=== Begin Enclosure ===

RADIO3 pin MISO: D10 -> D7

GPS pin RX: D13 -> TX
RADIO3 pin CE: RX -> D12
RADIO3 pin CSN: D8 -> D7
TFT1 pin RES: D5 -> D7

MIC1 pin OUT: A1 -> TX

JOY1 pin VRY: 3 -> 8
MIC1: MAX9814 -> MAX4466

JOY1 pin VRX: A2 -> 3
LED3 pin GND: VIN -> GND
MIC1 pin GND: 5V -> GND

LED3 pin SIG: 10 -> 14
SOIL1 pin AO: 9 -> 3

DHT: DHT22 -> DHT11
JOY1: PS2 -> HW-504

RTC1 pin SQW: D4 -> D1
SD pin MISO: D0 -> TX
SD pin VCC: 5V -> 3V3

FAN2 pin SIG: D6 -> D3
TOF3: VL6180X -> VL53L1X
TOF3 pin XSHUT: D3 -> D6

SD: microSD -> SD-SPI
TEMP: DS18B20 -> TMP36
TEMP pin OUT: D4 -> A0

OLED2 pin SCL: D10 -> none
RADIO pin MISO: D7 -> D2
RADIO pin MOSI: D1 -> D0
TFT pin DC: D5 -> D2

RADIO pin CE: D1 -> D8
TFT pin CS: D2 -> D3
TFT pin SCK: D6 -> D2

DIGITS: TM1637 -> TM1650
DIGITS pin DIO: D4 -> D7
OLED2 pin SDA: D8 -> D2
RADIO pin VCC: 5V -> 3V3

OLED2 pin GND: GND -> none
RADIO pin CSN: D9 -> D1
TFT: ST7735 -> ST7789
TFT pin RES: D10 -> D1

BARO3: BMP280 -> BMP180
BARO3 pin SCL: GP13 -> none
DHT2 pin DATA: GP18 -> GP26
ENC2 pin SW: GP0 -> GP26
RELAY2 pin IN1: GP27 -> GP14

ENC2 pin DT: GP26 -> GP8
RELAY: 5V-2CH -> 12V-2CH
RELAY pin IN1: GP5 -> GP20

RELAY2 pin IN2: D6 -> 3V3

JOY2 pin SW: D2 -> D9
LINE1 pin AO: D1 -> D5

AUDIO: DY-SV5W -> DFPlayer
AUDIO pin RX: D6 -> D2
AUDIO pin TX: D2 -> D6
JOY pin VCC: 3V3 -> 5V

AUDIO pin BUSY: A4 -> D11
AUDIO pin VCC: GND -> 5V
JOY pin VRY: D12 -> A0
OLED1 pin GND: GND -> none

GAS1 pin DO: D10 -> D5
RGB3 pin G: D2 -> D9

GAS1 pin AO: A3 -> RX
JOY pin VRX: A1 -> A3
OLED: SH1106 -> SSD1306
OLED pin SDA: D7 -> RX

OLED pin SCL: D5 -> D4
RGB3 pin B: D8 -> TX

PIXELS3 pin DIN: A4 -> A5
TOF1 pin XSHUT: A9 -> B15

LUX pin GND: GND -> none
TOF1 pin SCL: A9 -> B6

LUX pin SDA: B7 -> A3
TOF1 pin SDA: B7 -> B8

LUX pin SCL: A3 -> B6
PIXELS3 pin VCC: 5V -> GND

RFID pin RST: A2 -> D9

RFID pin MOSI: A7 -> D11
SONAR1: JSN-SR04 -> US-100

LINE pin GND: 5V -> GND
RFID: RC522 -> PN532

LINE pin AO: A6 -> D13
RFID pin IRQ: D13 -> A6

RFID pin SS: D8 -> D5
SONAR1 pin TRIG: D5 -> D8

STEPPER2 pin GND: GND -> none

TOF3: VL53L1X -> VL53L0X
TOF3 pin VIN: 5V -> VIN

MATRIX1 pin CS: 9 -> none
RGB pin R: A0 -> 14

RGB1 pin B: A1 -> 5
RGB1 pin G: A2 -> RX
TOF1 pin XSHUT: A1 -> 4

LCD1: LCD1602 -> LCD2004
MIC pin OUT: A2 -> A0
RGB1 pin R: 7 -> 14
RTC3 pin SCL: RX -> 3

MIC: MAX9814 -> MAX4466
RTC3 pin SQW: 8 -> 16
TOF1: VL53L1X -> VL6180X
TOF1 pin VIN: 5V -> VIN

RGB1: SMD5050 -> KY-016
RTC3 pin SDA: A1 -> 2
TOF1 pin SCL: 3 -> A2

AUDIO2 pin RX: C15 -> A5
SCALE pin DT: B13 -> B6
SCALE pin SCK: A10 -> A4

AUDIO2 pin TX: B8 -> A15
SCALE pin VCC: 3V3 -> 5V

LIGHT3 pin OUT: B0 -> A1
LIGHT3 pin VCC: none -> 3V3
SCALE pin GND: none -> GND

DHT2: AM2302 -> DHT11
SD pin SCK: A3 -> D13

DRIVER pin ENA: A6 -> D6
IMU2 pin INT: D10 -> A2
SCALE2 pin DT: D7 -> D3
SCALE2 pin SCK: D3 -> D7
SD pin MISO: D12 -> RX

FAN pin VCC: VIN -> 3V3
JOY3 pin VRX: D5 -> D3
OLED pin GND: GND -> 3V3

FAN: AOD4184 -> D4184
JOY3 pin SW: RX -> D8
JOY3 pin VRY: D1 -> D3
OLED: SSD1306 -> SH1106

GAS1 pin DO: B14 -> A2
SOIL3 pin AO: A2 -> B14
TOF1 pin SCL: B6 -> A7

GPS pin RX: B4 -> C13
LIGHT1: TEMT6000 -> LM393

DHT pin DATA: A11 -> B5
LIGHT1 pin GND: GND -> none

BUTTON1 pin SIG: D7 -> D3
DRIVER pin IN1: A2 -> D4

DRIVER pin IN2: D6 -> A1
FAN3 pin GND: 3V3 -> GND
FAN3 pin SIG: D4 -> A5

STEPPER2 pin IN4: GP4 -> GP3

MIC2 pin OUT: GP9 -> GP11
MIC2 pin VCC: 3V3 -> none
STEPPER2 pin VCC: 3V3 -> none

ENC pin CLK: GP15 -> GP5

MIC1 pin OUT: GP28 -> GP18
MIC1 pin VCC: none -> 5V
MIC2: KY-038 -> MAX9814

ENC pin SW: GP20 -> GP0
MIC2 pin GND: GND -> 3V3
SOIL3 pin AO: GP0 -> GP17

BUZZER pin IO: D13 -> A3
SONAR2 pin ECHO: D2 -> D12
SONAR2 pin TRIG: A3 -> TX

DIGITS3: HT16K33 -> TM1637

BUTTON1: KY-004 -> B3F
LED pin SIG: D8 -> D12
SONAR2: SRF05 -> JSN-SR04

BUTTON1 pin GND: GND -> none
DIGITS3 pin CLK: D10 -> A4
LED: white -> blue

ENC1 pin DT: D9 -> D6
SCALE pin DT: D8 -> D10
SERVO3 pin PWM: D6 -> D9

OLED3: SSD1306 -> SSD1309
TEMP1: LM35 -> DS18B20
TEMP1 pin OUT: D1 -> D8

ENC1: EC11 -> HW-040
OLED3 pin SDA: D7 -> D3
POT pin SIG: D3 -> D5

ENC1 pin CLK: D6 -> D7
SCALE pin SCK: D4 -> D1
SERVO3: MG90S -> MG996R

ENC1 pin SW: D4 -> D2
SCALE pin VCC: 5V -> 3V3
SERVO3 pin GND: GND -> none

=== End Enclosure ===

- **AIM OF THE TASK**:
The records above should be restated exactly, line for line.

- **TASK RESULT**:
RADIO3 pin MISO: D10 -> D7

GPS pin RX: D13 -> TX
RADIO3 pin CE: RX -> D12
RADIO3 pin CSN: D8 -> D7
TFT1 pin RES: D5 -> D7

MIC1 pin OUT: A1 -> TX

JOY1 pin VRY: 3 -> 8
MIC1: MAX9814 -> MAX4466

JOY1 pin VRX: A2 -> 3
LED3 pin GND: VIN -> GND
MIC1 pin GND: 5V -> GND

LED3 pin SIG: 10 -> 14
SOIL1 pin AO: 9 -> 3

DHT: DHT22 -> DHT11
JOY1: PS2 -> HW-504

RTC1 pin SQW: D4 -> D1
SD pin MISO: D0 -> TX
SD pin VCC: 5V -> 3V3

FAN2 pin SIG: D6 -> D3
TOF3: VL6180X -> VL53L1X
TOF3 pin XSHUT: D3 -> D6

SD: microSD -> SD-SPI
TEMP: DS18B20 -> TMP36
TEMP pin OUT: D4 -> A0

OLED2 pin SCL: D10 -> none
RADIO pin MISO: D7 -> D2
RADIO pin MOSI: D1 -> D0
TFT pin DC: D5 -> D2

RADIO pin CE: D1 -> D8
TFT pin CS: D2 -> D3
TFT pin SCK: D6 -> D2

DIGITS: TM1637 -> TM1650
DIGITS pin DIO: D4 -> D7
OLED2 pin SDA: D8 -> D2
RADIO pin VCC: 5V -> 3V3

OLED2 pin GND: GND -> none
RADIO pin CSN: D9 -> D1
TFT: ST7735 -> ST7789
TFT pin RES: D10 -> D1

BARO3: BMP280 -> BMP180
BARO3 pin SCL: GP13 -> none
DHT2 pin DATA: GP18 -> GP26
ENC2 pin SW: GP0 -> GP26
RELAY2 pin IN1: GP27 -> GP14

ENC2 pin DT: GP26 -> GP8
RELAY: 5V-2CH -> 12V-2CH
RELAY pin IN1: GP5 -> GP20

RELAY2 pin IN2: D6 -> 3V3

JOY2 pin SW: D2 -> D9
LINE1 pin AO: D1 -> D5

AUDIO: DY-SV5W -> DFPlayer
AUDIO pin RX: D6 -> D2
AUDIO pin TX: D2 -> D6
JOY pin VCC: 3V3 -> 5V

AUDIO pin BUSY: A4 -> D11
AUDIO pin VCC: GND -> 5V
JOY pin VRY: D12 -> A0
OLED1 pin GND: GND -> none

GAS1 pin DO: D10 -> D5
RGB3 pin G: D2 -> D9

GAS1 pin AO: A3 -> RX
JOY pin VRX: A1 -> A3
OLED: SH1106 -> SSD1306
OLED pin SDA: D7 -> RX

OLED pin SCL: D5 -> D4
RGB3 pin B: D8 -> TX

PIXELS3 pin DIN: A4 -> A5
TOF1 pin XSHUT: A9 -> B15

LUX pin GND: GND -> none
TOF1 pin SCL: A9 -> B6

LUX pin SDA: B7 -> A3
TOF1 pin SDA: B7 -> B8

LUX pin SCL: A3 -> B6
PIXELS3 pin VCC: 5V -> GND

RFID pin RST: A2 -> D9

RFID pin MOSI: A7 -> D11
SONAR1: JSN-SR04 -> US-100

LINE pin GND: 5V -> GND
RFID: RC522 -> PN532

LINE pin AO: A6 -> D13
RFID pin IRQ: D13 -> A6

RFID pin SS: D8 -> D5
SONAR1 pin TRIG: D5 -> D8

STEPPER2 pin GND: GND -> none

TOF3: VL53L1X -> VL53L0X
TOF3 pin VIN: 5V -> VIN

MATRIX1 pin CS: 9 -> none
RGB pin R: A0 -> 14

RGB1 pin B: A1 -> 5
RGB1 pin G: A2 -> RX
TOF1 pin XSHUT: A1 -> 4

LCD1: LCD1602 -> LCD2004
MIC pin OUT: A2 -> A0
RGB1 pin R: 7 -> 14
RTC3 pin SCL: RX -> 3

MIC: MAX9814 -> MAX4466
RTC3 pin SQW: 8 -> 16
TOF1: VL53L1X -> VL6180X
TOF1 pin VIN: 5V -> VIN

RGB1: SMD5050 -> KY-016
RTC3 pin SDA: A1 -> 2
TOF1 pin SCL: 3 -> A2

AUDIO2 pin RX: C15 -> A5
SCALE pin DT: B13 -> B6
SCALE pin SCK: A10 -> A4

AUDIO2 pin TX: B8 -> A15
SCALE pin VCC: 3V3 -> 5V

LIGHT3 pin OUT: B0 -> A1
LIGHT3 pin VCC: none -> 3V3
SCALE pin GND: none -> GND

DHT2: AM2302 -> DHT11
SD pin SCK: A3 -> D13

DRIVER pin ENA: A6 -> D6
IMU2 pin INT: D10 -> A2
SCALE2 pin DT: D7 -> D3
SCALE2 pin SCK: D3 -> D7
SD pin MISO: D12 -> RX

FAN pin VCC: VIN -> 3V3
JOY3 pin VRX: D5 -> D3
OLED pin GND: GND -> 3V3

FAN: AOD4184 -> D4184
JOY3 pin SW: RX -> D8
JOY3 pin VRY: D1 -> D3
OLED: SSD1306 -> SH1106

GAS1 pin DO: B14 -> A2
SOIL3 pin AO: A2 -> B14
TOF1 pin SCL: B6 -> A7

GPS pin RX: B4 -> C13
LIGHT1: TEMT6000 -> LM393

DHT pin DATA: A11 -> B5
LIGHT1 pin GND: GND -> none

BUTTON1 pin SIG: D7 -> D3
DRIVER pin IN1: A2 -> D4

DRIVER pin IN2: D6 -> A1
FAN3 pin GND: 3V3 -> GND
FAN3 pin SIG: D4 -> A5

STEPPER2 pin IN4: GP4 -> GP3

MIC2 pin OUT: GP9 -> GP11
MIC2 pin VCC: 3V3 -> none
STEPPER2 pin VCC: 3V3 -> none

ENC pin CLK: GP15 -> GP5

MIC1 pin OUT: GP28 -> GP18
MIC1 pin VCC: none -> 5V
MIC2: KY-038 -> MAX9814

ENC pin SW: GP20 -> GP0
MIC2 pin GND: GND -> 3V3
SOIL3 pin AO: GP0 -> GP17

BUZZER pin IO: D13 -> A3
SONAR2 pin ECHO: D2 -> D12
SONAR2 pin TRIG: A3 -> TX

DIGITS3: HT16K33 -> TM1637

BUTTON1: KY-004 -> B3F
LED pin SIG: D8 -> D12
SONAR2: SRF05 -> JSN-SR04

BUTTON1 pin GND: GND -> none
DIGITS3 pin CLK: D10 -> A4
LED: white -> blue

ENC1 pin DT: D9 -> D6
SCALE pin DT: D8 -> D10
SERVO3 pin PWM: D6 -> D9

OLED3: SSD1306 -> SSD1309
TEMP1: LM35 -> DS18B20
TEMP1 pin OUT: D1 -> D8

ENC1: EC11 -> HW-040
OLED3 pin SDA: D7 -> D3
POT pin SIG: D3 -> D5

ENC1 pin CLK: D6 -> D7
SCALE pin SCK: D4 -> D1
SERVO3: MG90S -> MG996R

ENC1 pin SW: D4 -> D2
SCALE pin VCC: 5V -> 3V3
SERVO3 pin GND: GND -> none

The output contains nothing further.